Exercise requirements: Your result should be the lines holding the word "degrees", copied from the entries below.
+++ Given data
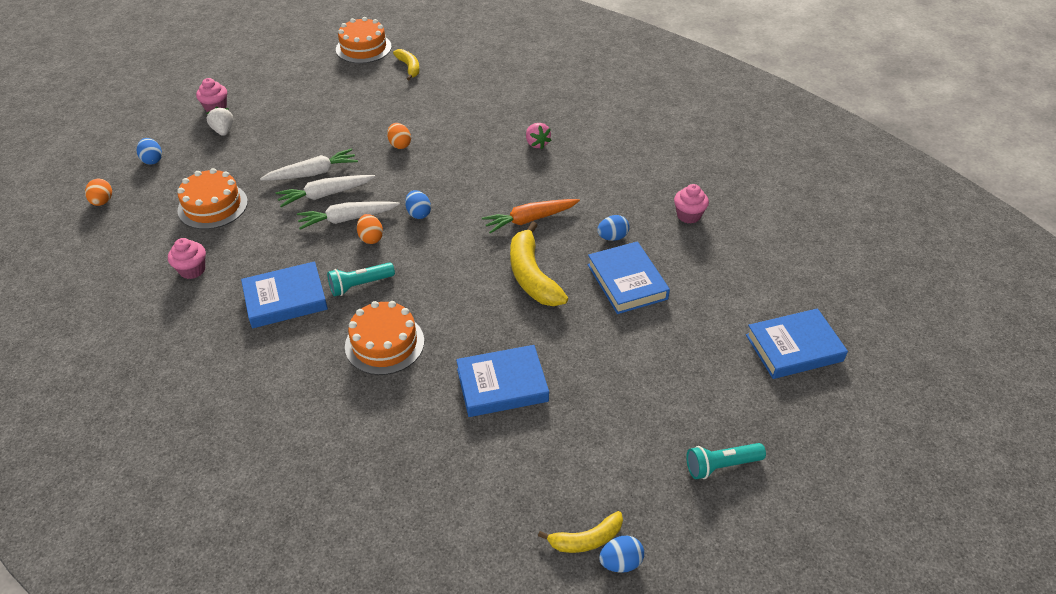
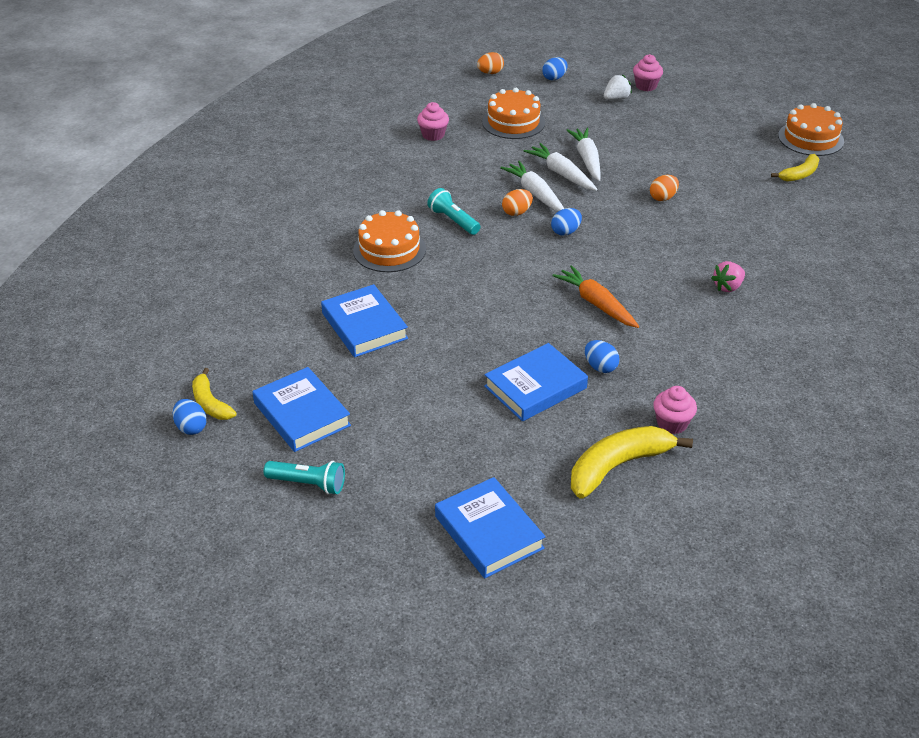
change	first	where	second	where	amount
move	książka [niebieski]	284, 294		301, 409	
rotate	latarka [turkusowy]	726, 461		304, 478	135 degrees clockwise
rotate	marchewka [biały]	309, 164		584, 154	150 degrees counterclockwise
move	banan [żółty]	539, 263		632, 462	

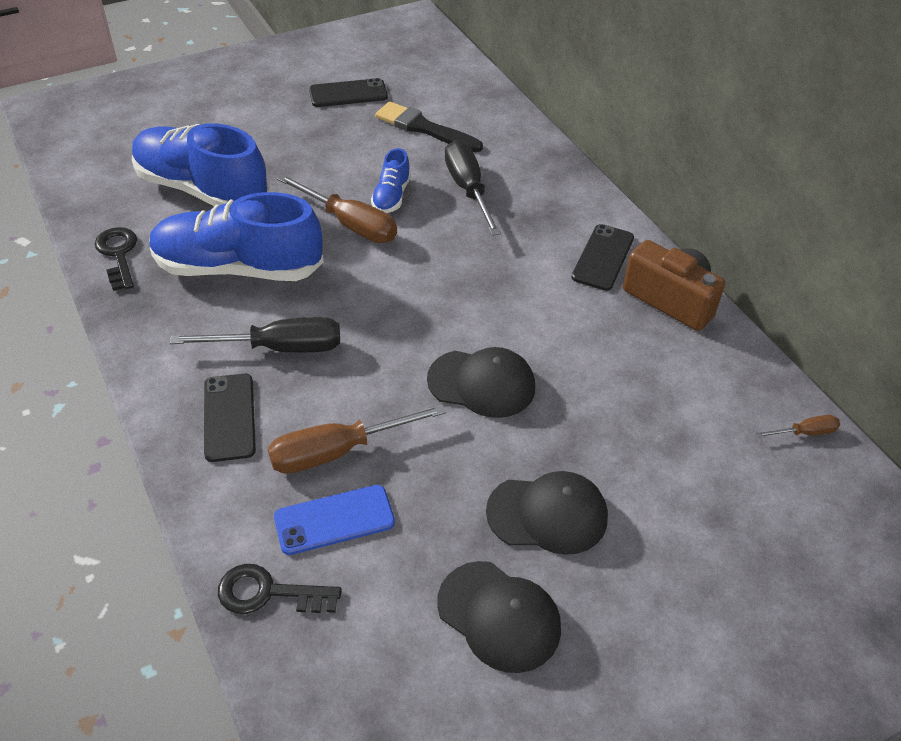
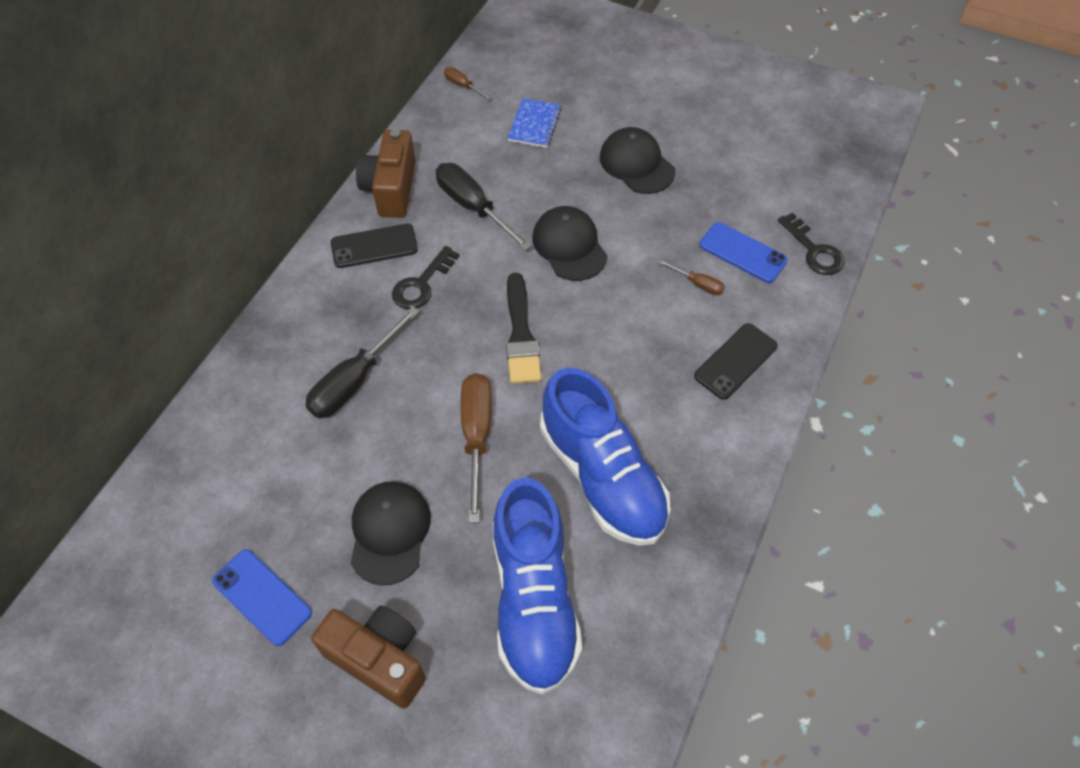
change	first	where	second	where	amount
recolor	telefon [czarny]	348, 92	telefon [niebieski]	262, 597	
insert			aparat fotograficzny [brązowy]	368, 657	
move	czapka [czarny]	499, 617		391, 533	
move	klucz [czarny]	116, 259		425, 277	
move	śrubokręt [czarny]	255, 334		484, 207	
move	pędzel [czarny]	429, 126		524, 328	
insert			zeszyt [niebieski]	535, 123	
resize	śrubokręt [brązowy]	357, 439		692, 277	x0.49
delete	but [niebieski]	391, 180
++++++
Answer to this exercise:
rotate	latarka [turkusowy]	726, 461		304, 478	135 degrees clockwise
rotate	marchewka [biały]	309, 164		584, 154	150 degrees counterclockwise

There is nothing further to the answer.